** Opening RECORDS SUPPLIED block **
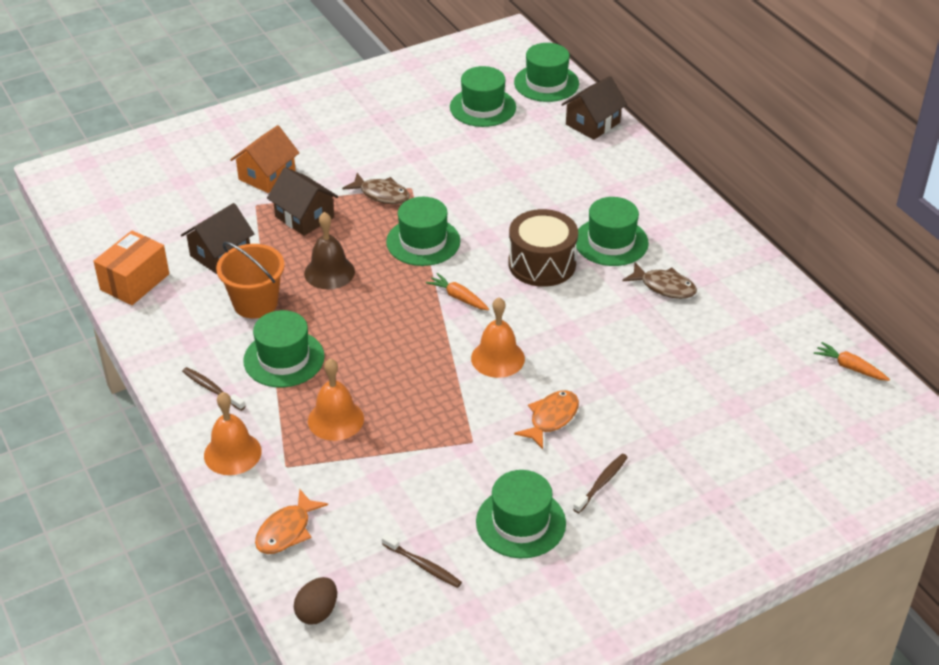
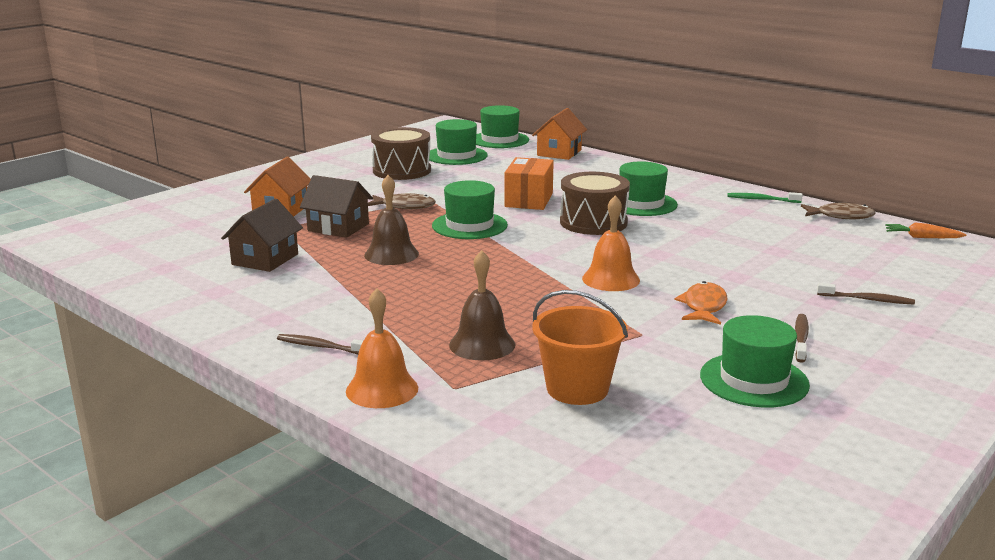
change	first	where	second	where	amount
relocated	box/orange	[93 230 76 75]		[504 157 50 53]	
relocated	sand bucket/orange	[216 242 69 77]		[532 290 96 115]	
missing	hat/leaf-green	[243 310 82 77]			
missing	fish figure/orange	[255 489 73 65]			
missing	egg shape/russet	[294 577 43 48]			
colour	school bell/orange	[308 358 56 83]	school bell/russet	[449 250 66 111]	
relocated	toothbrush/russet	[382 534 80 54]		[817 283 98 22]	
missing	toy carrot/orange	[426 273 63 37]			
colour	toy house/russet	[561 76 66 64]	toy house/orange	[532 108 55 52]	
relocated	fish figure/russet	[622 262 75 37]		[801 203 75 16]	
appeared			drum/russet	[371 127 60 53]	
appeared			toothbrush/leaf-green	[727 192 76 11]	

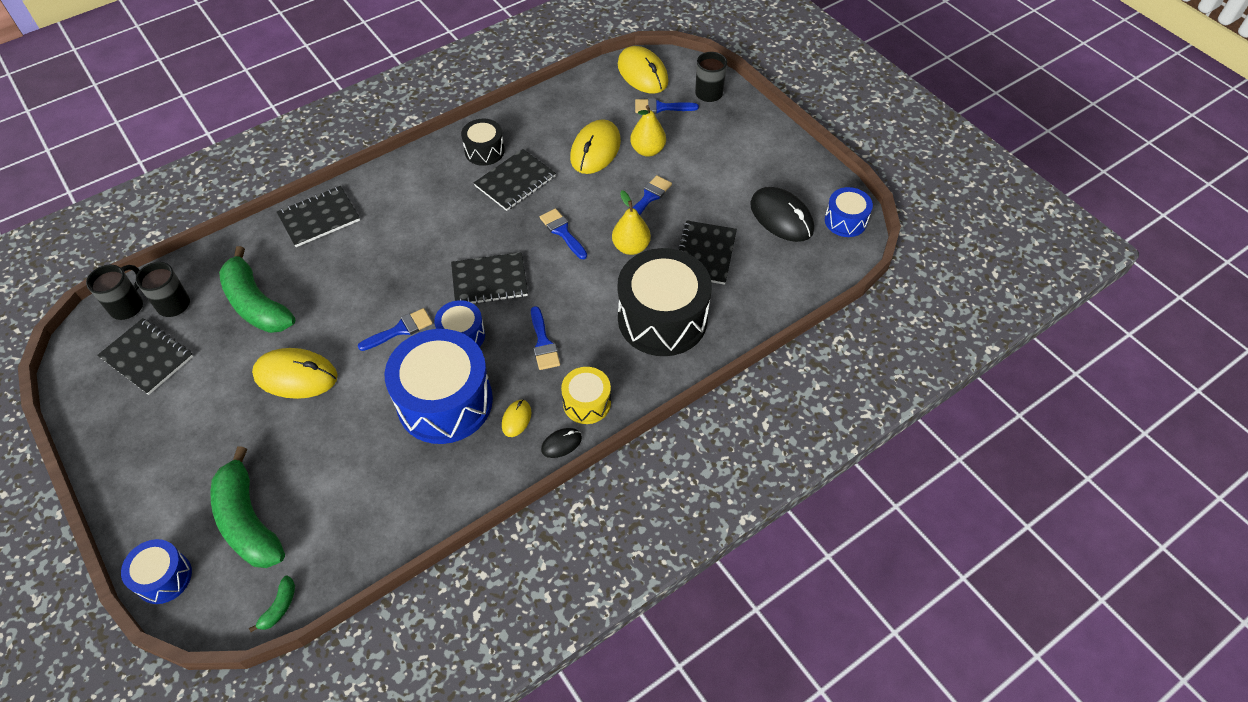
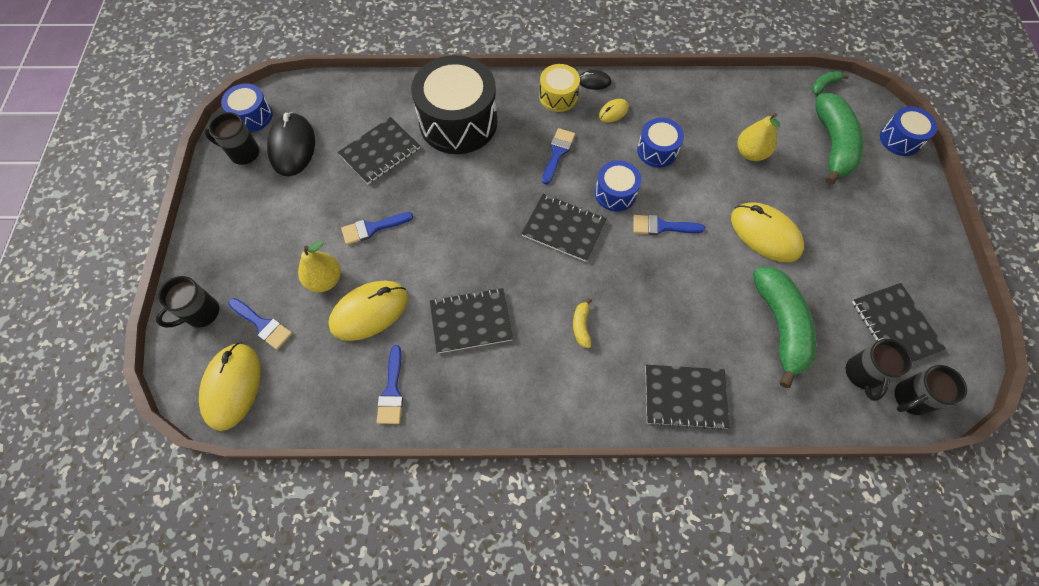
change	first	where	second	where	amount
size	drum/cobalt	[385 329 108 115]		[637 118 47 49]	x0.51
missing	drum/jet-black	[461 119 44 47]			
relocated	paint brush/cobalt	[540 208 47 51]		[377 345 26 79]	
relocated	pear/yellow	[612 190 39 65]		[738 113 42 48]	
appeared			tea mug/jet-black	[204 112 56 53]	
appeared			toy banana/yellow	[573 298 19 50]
** Closing RECORDS SUPPLIED block **
- WORK INSTRUCTIONS -
Go through the records and pull out each line that includes the word "figure".

- ANSWER SECTION -
missing	fish figure/orange	[255 489 73 65]			
relocated	fish figure/russet	[622 262 75 37]		[801 203 75 16]	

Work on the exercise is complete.